WHAT TO DO »
Turn everything from the line containing "Locate an element on the page." down to the line containing "Islewick is located" into a Markdown table with the columns No. and Line, skipping blank lines and leaving the pictures out.

# start of ROWS

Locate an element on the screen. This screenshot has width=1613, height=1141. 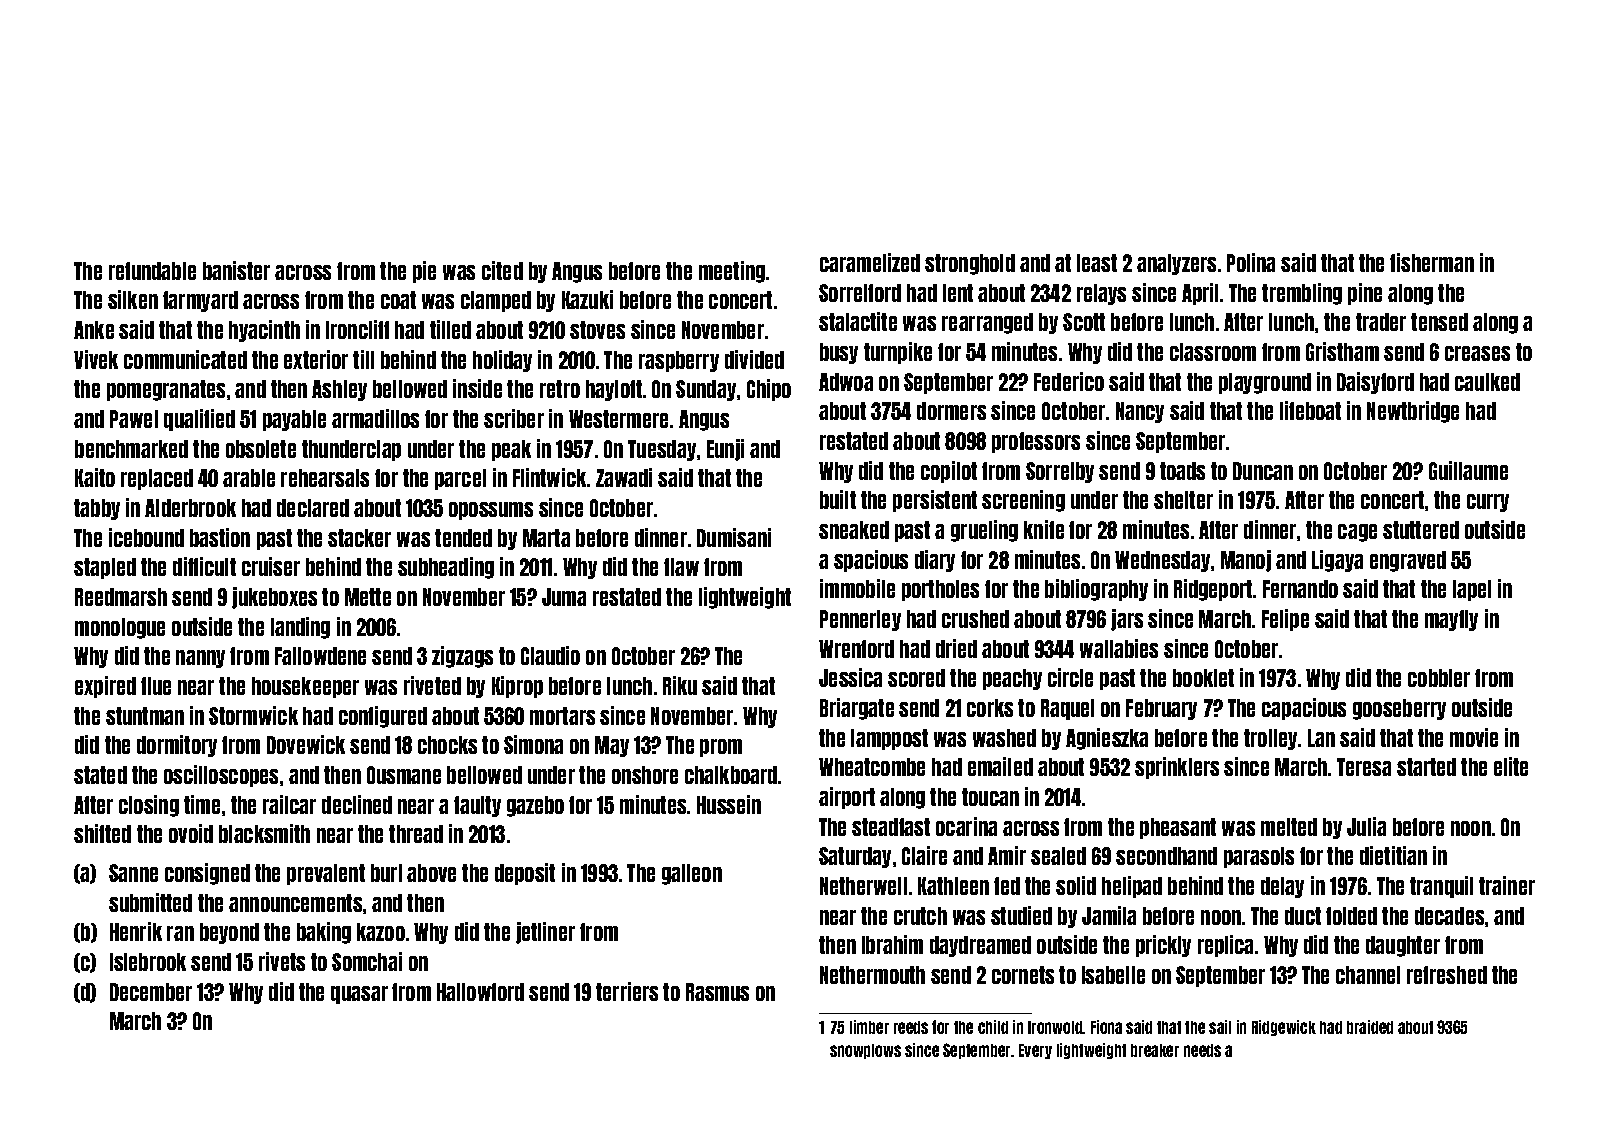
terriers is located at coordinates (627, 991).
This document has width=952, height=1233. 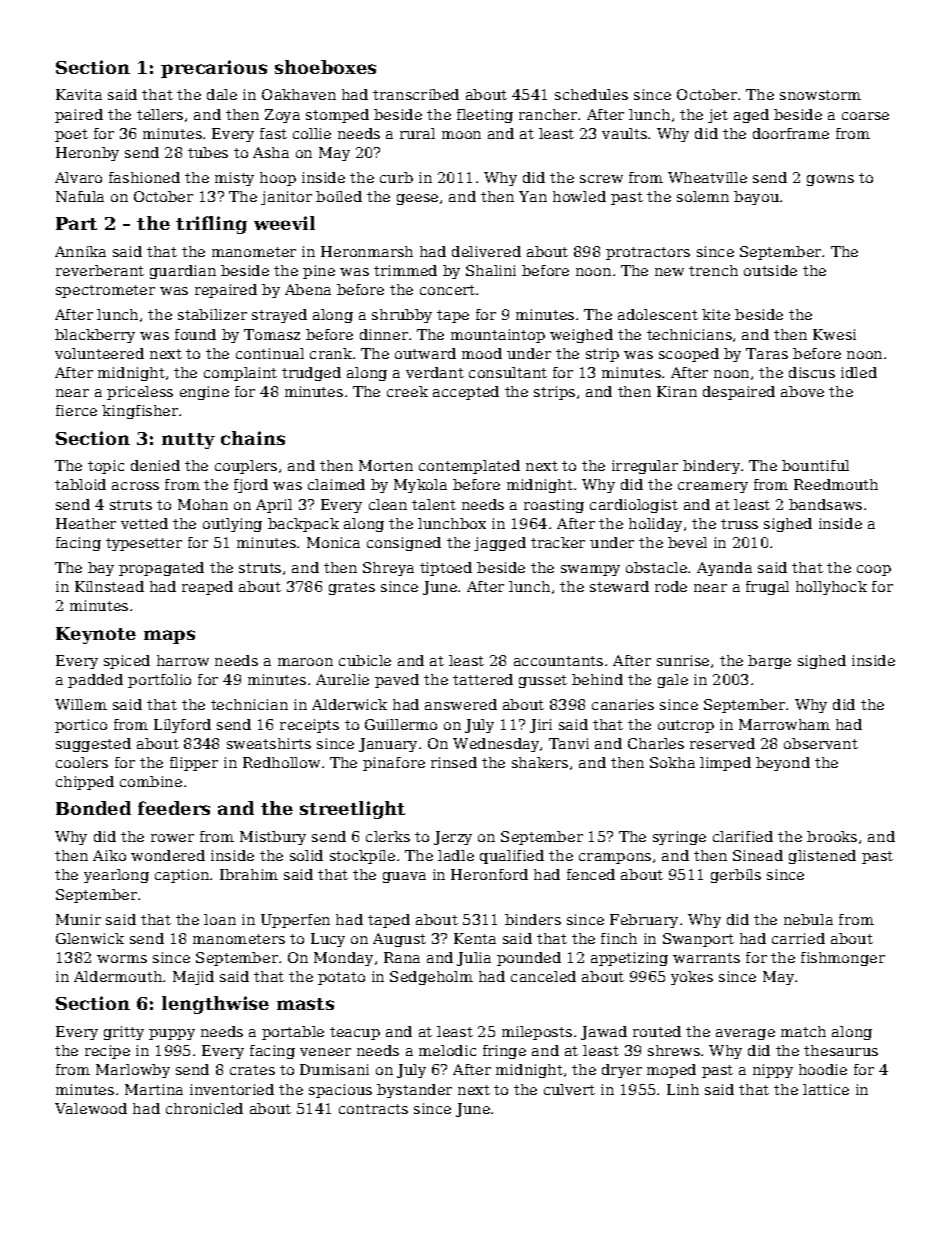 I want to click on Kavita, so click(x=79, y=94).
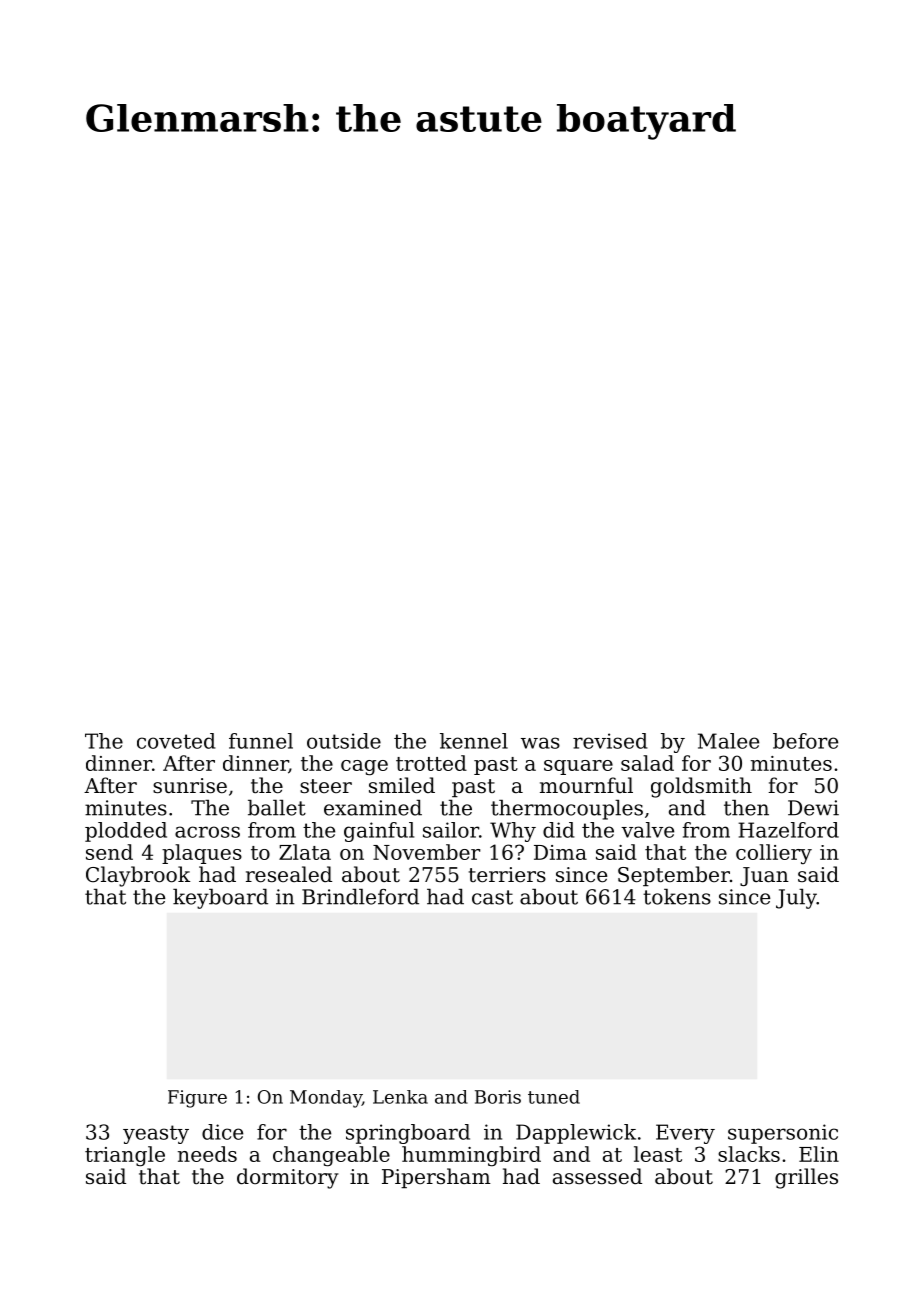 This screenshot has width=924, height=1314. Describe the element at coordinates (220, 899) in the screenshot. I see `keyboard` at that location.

# end of ROWS
# start of ROWS

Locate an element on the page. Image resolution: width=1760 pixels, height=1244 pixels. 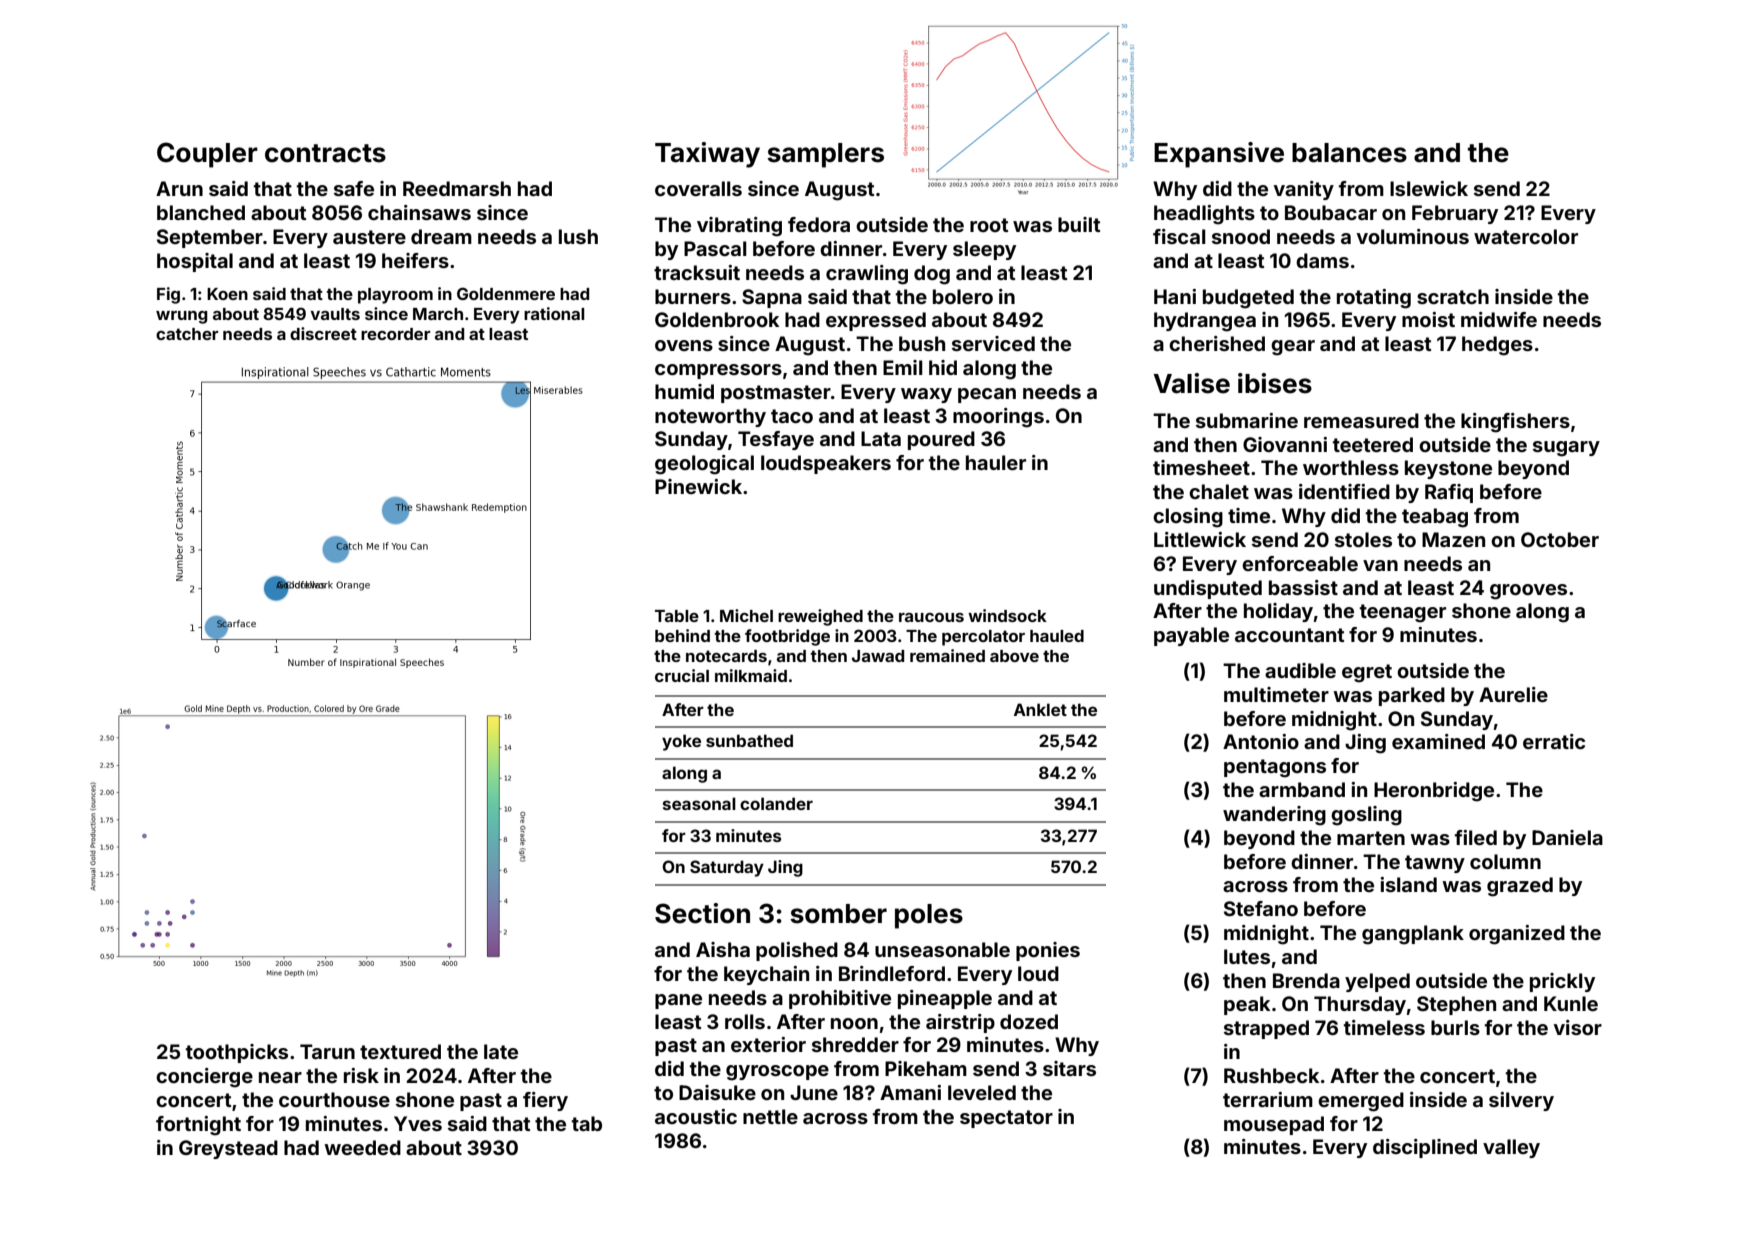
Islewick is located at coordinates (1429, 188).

# end of ROWS

REPLY »
| No. | Line |
|---|---|
| 1 | Locate an element on the page. Image resolution: width=1760 pixels, height=1244 pixels.  |
| 2 | Islewick is located at coordinates (1429, 188). |